→ **Exercise goal**
Exact retyping of the data: please keep every word and drop each picture.

Segment Start: Exercise data

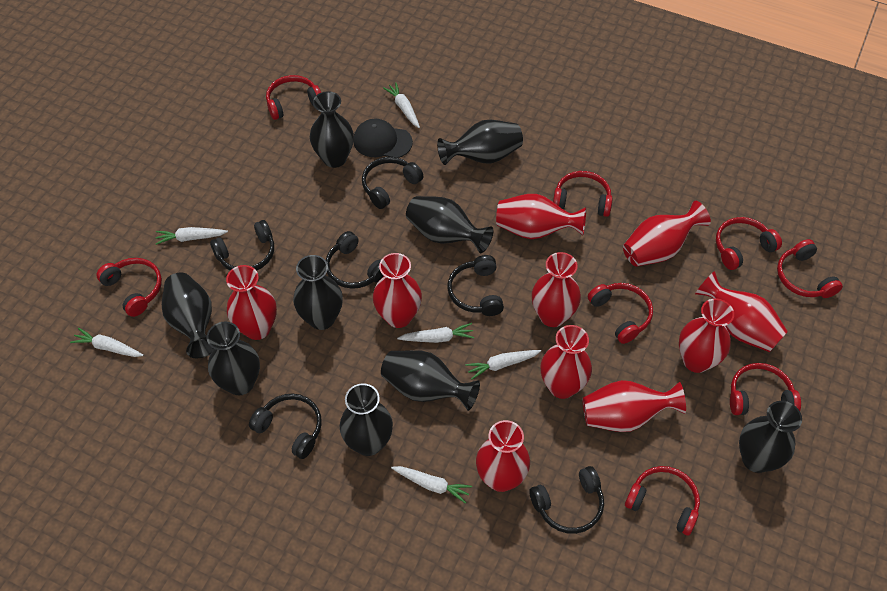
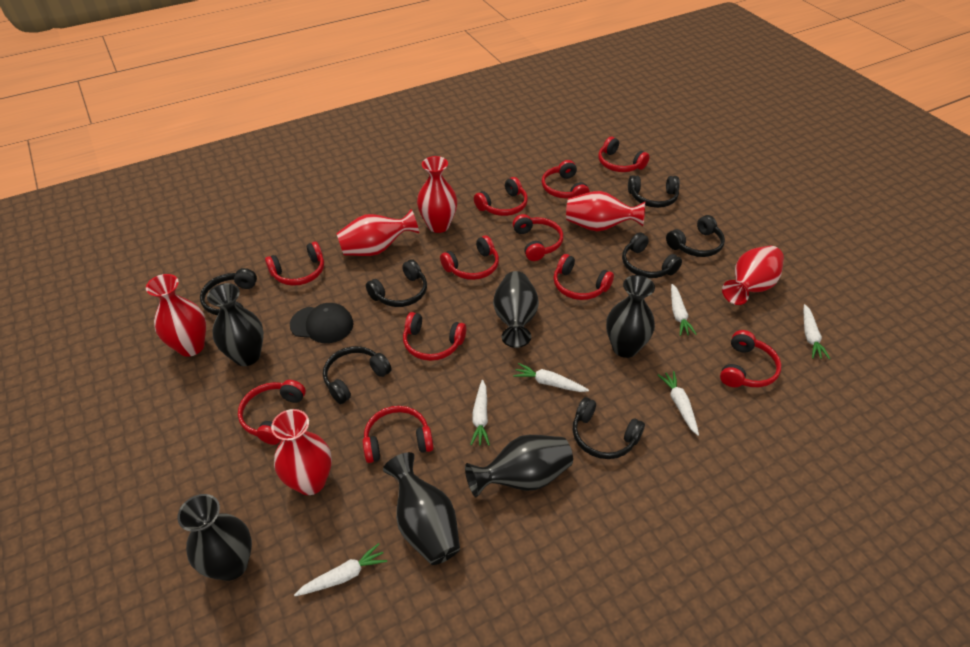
black headphones: 6 -> 7
black vase: 9 -> 6
red headphones: 8 -> 11
red vase: 10 -> 6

Segment End: Exercise data

→ **Solution**
black headphones: 6 -> 7
black vase: 9 -> 6
red headphones: 8 -> 11
red vase: 10 -> 6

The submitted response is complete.